__Source data__
——————

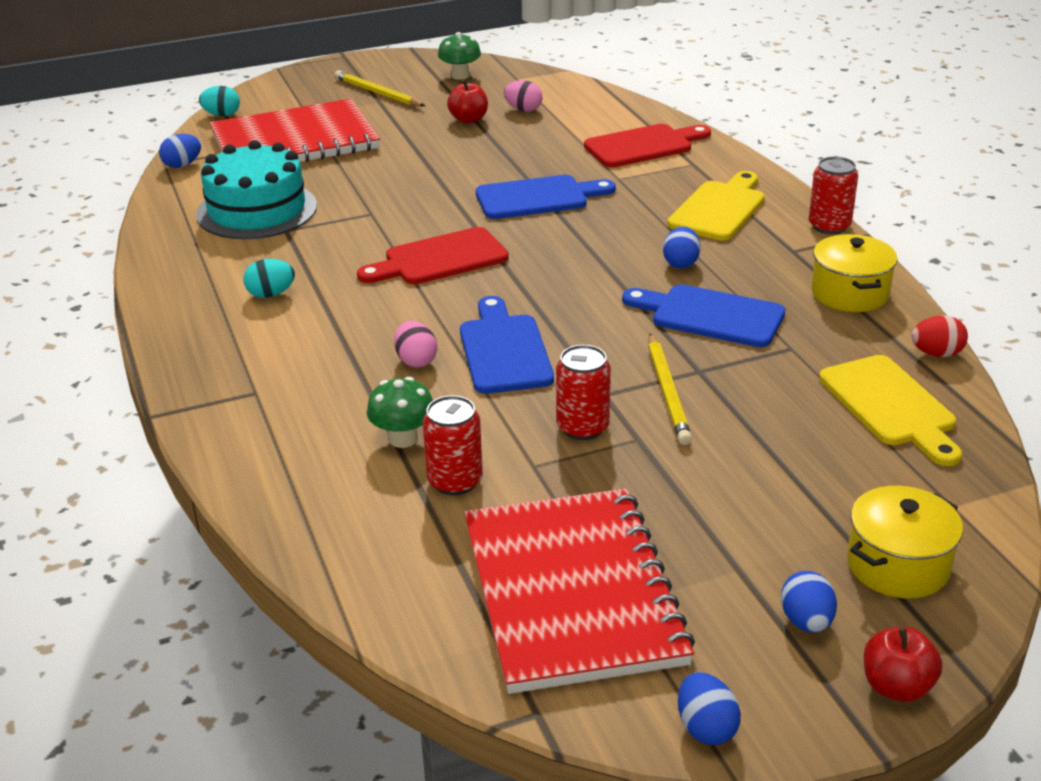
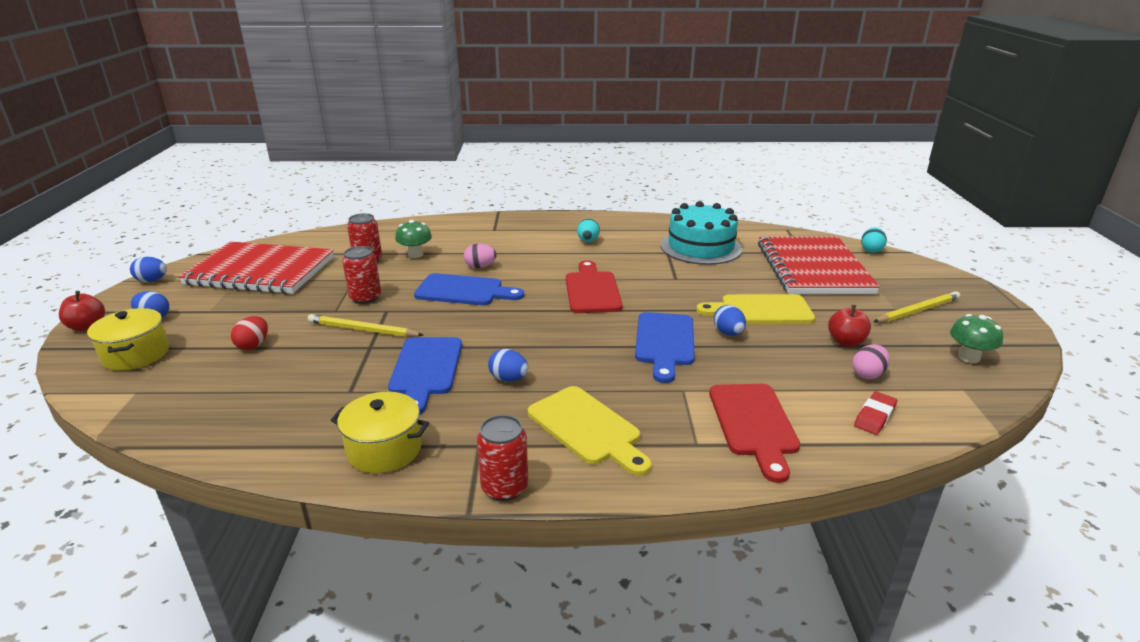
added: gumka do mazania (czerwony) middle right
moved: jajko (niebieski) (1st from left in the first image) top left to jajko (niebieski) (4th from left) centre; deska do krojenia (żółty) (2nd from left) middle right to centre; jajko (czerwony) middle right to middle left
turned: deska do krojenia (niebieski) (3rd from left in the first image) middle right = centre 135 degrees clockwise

——————

__Activity__
Pick each line holding the word "niebieski" out of the listing.

__Expected answer__
moved: jajko (niebieski) (1st from left in the first image) top left to jajko (niebieski) (4th from left) centre; deska do krojenia (żółty) (2nd from left) middle right to centre; jajko (czerwony) middle right to middle left
turned: deska do krojenia (niebieski) (3rd from left in the first image) middle right = centre 135 degrees clockwise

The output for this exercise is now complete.